Material for the task Start Marker

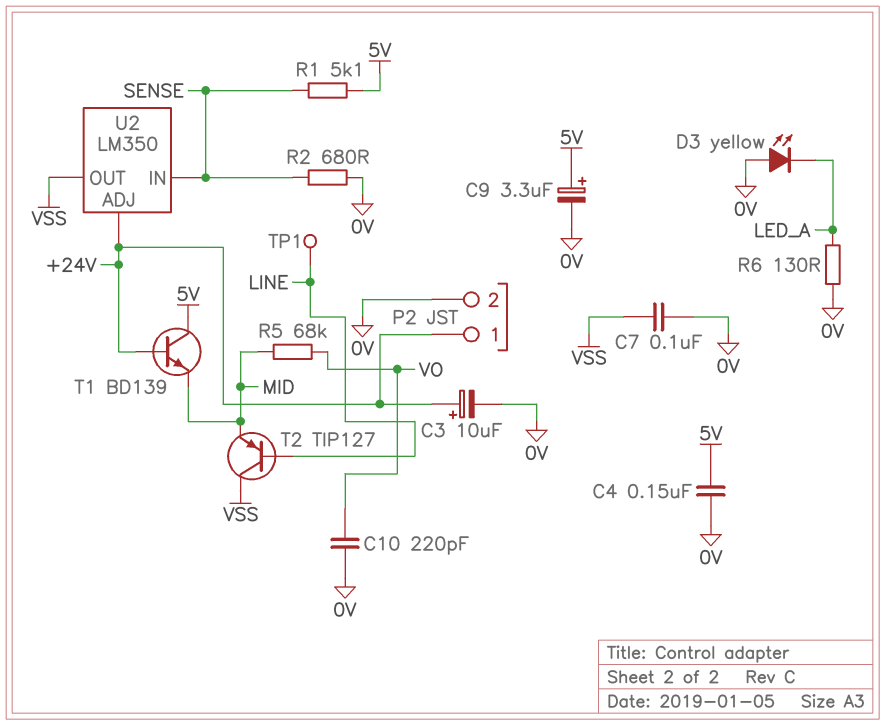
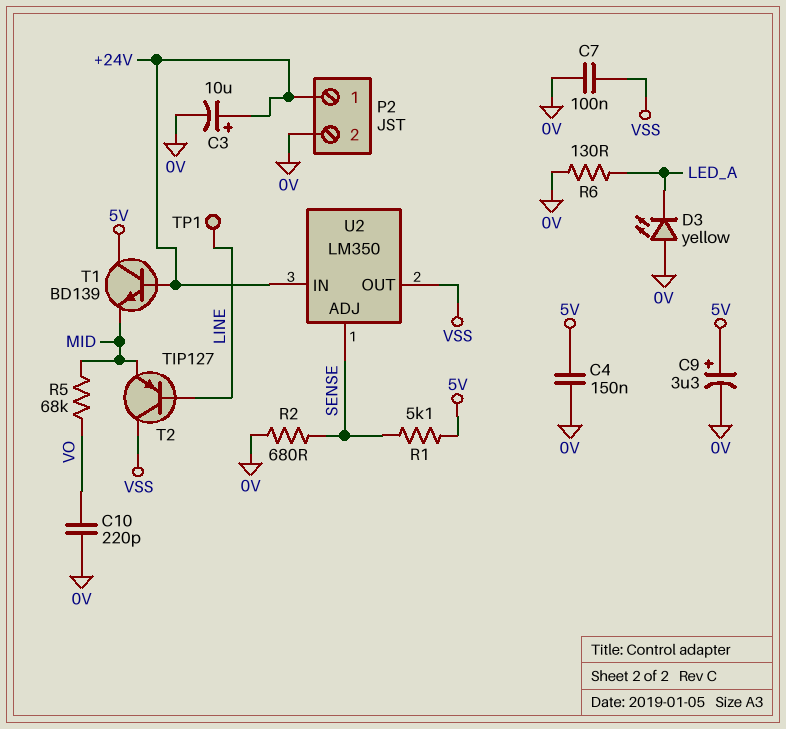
U2 pin ADJ: +24V -> SENSE
U2 pin IN: SENSE -> +24V

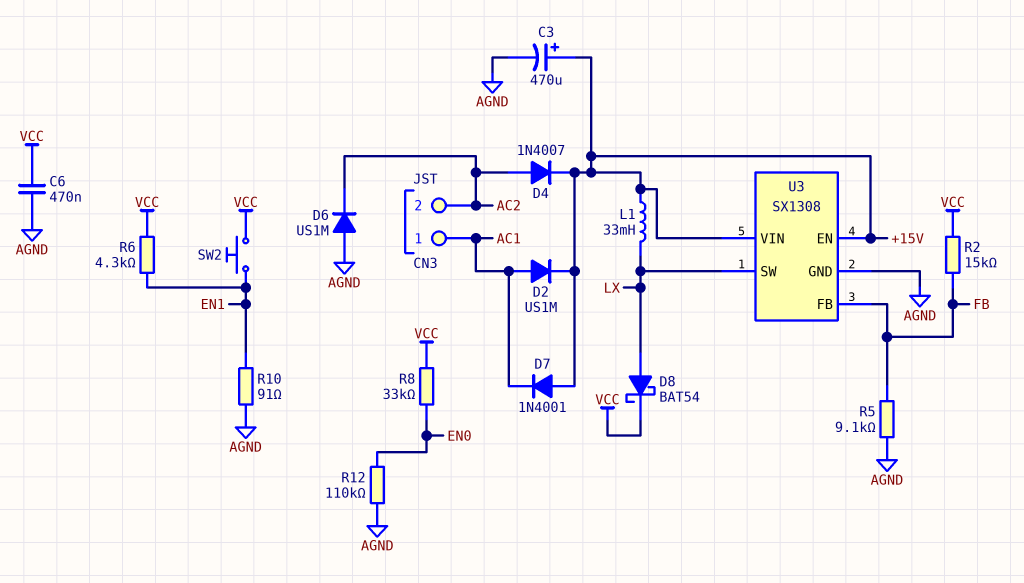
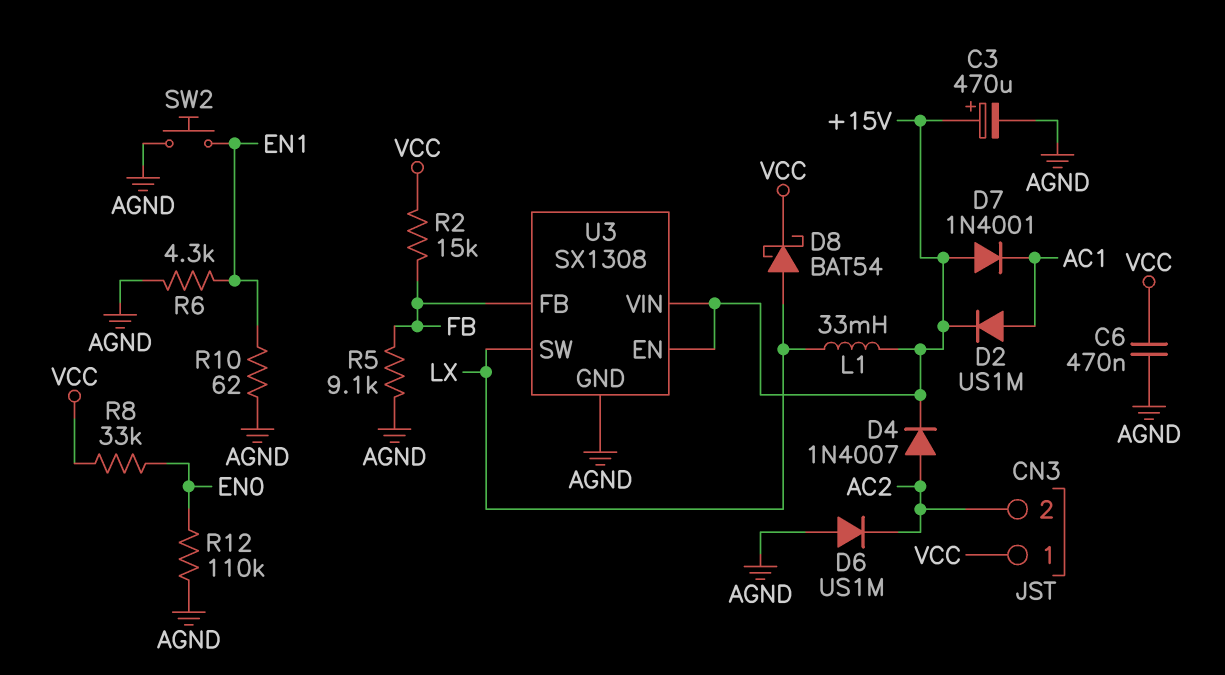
CN3 pin 1: AC1 -> VCC
R6: 4.3k (EN1, VCC) -> 4.3k (AGND, EN1)
R10: 91 (AGND, EN1) -> 62 (AGND, EN1)
SW2: button (EN1, VCC) -> button (AGND, EN1)

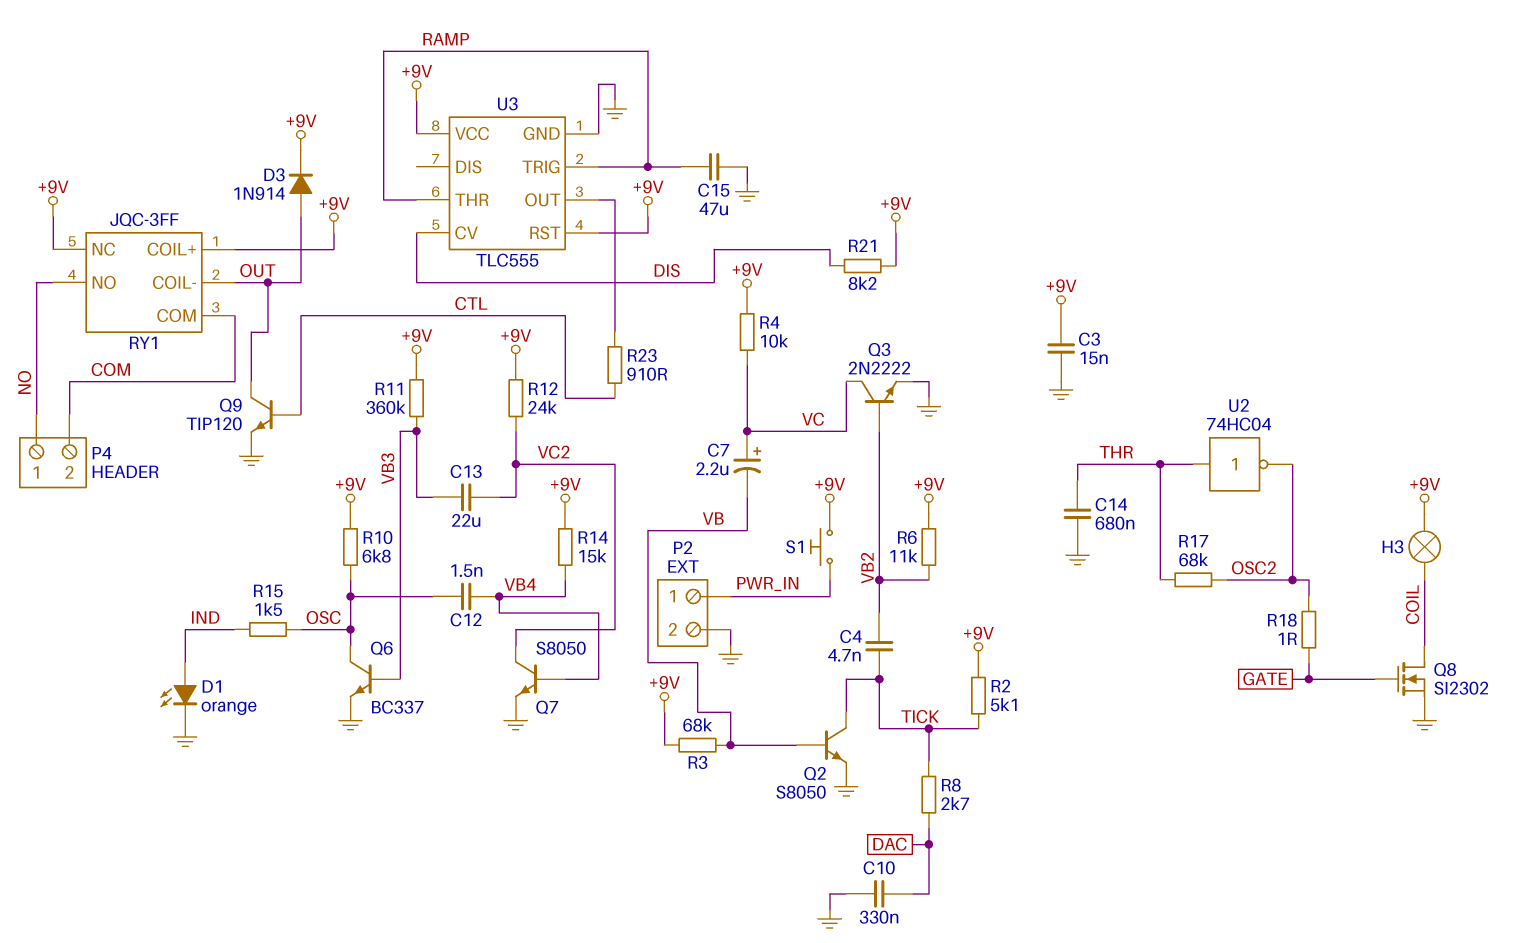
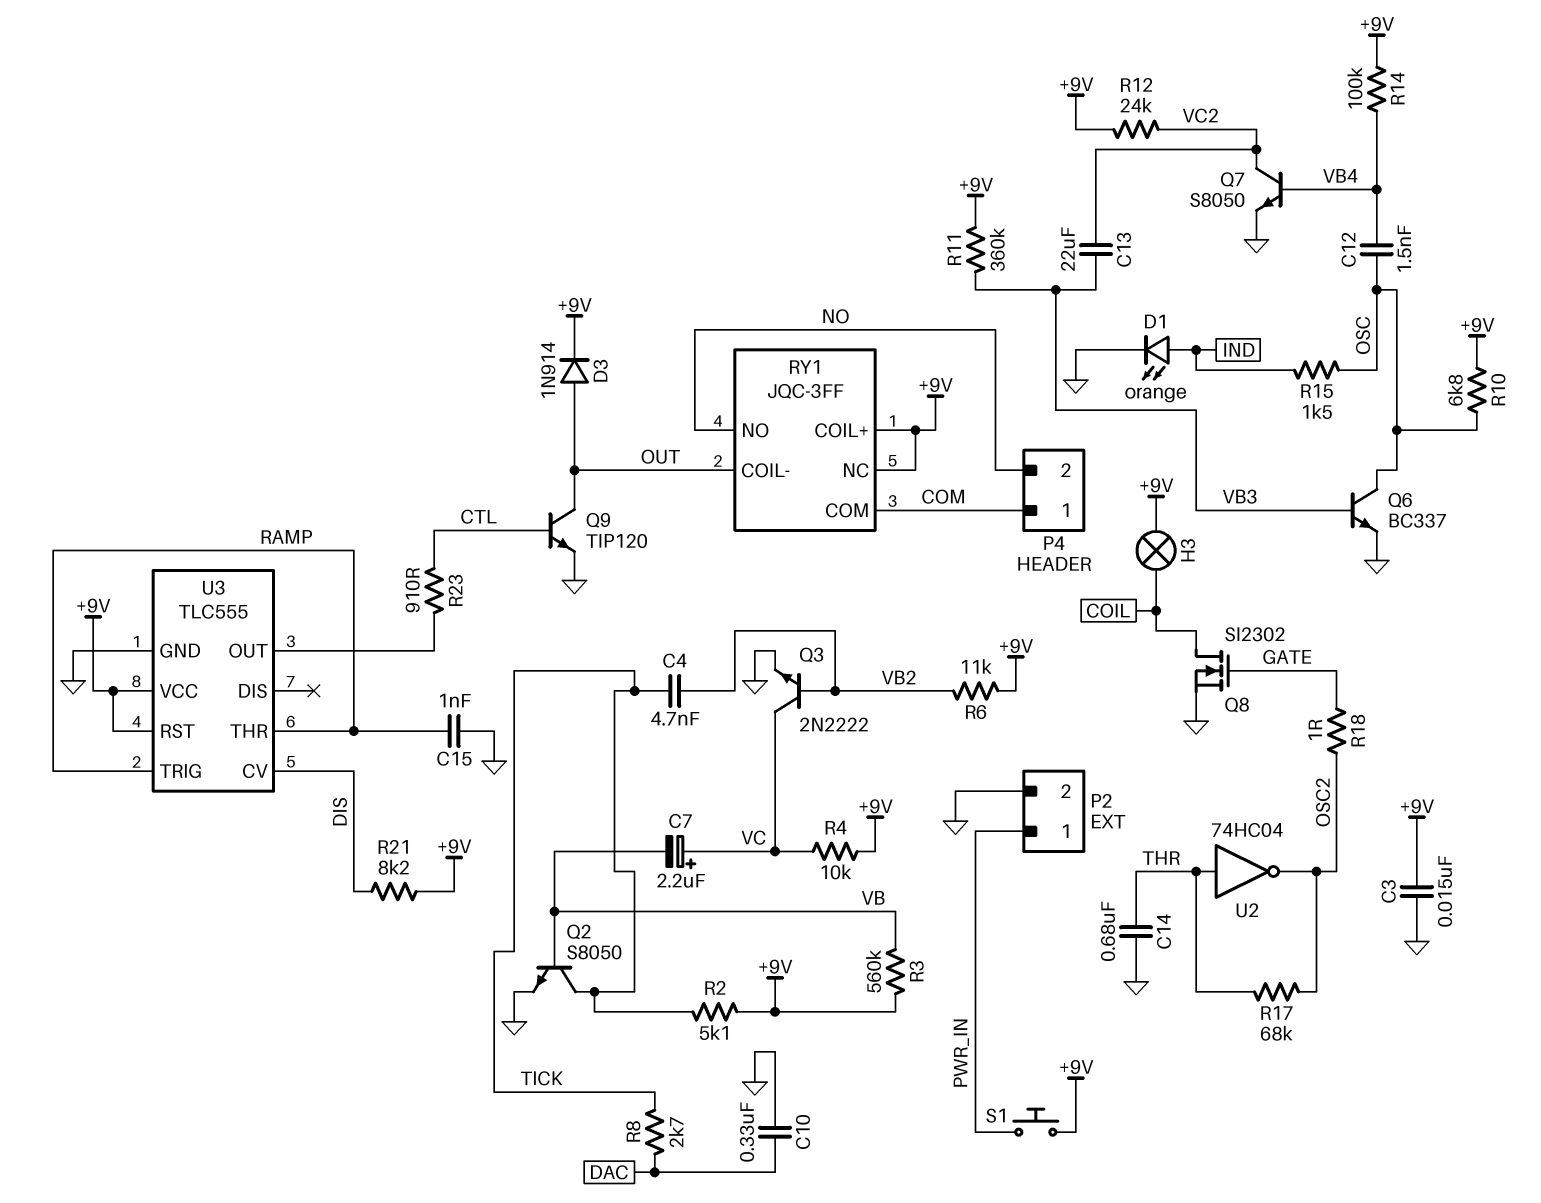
C15: 47uF (GND, RAMP) -> 1nF (GND, RAMP)
P4 pin 1: NO -> COM
P4 pin 2: COM -> NO
R3: 68k (+9V, VB) -> 560k (+9V, VB)
R14: 15k (+9V, VB4) -> 100k (+9V, VB4)

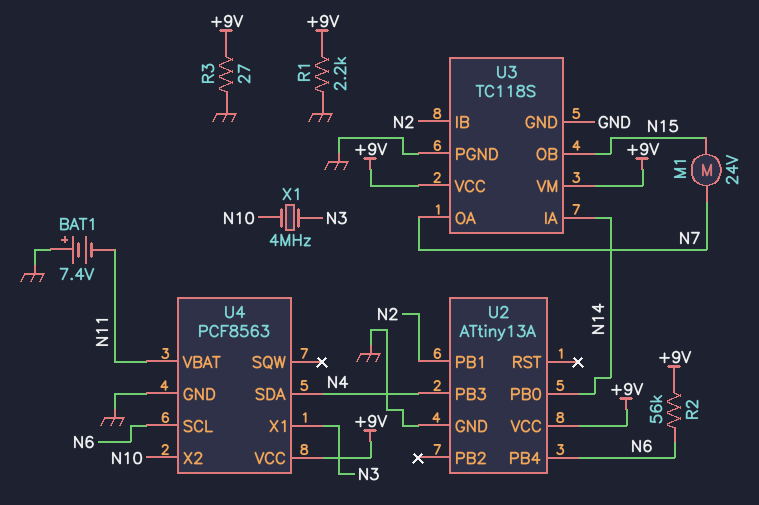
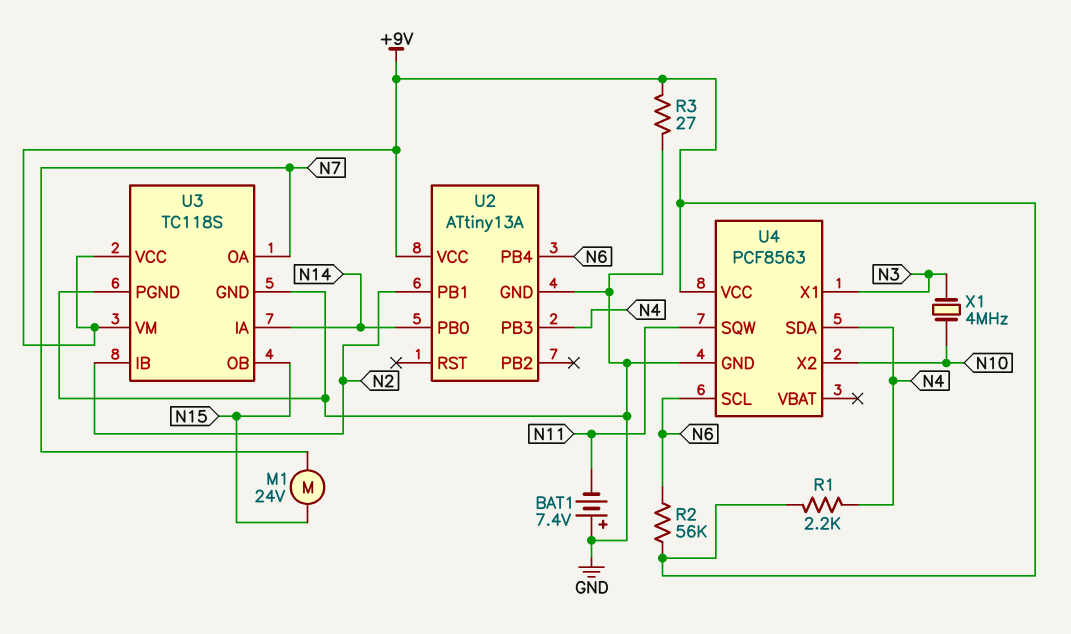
R1: 2.2k (+9V, GND) -> 2.2k (+9V, N4)
U4 pin SQW: none -> N11
U4 pin VBAT: N11 -> none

Material for the task End Marker

Transcribe each entry exactly, pictures excluded.

U2 pin ADJ: +24V -> SENSE
U2 pin IN: SENSE -> +24V

CN3 pin 1: AC1 -> VCC
R6: 4.3k (EN1, VCC) -> 4.3k (AGND, EN1)
R10: 91 (AGND, EN1) -> 62 (AGND, EN1)
SW2: button (EN1, VCC) -> button (AGND, EN1)

C15: 47uF (GND, RAMP) -> 1nF (GND, RAMP)
P4 pin 1: NO -> COM
P4 pin 2: COM -> NO
R3: 68k (+9V, VB) -> 560k (+9V, VB)
R14: 15k (+9V, VB4) -> 100k (+9V, VB4)

R1: 2.2k (+9V, GND) -> 2.2k (+9V, N4)
U4 pin SQW: none -> N11
U4 pin VBAT: N11 -> none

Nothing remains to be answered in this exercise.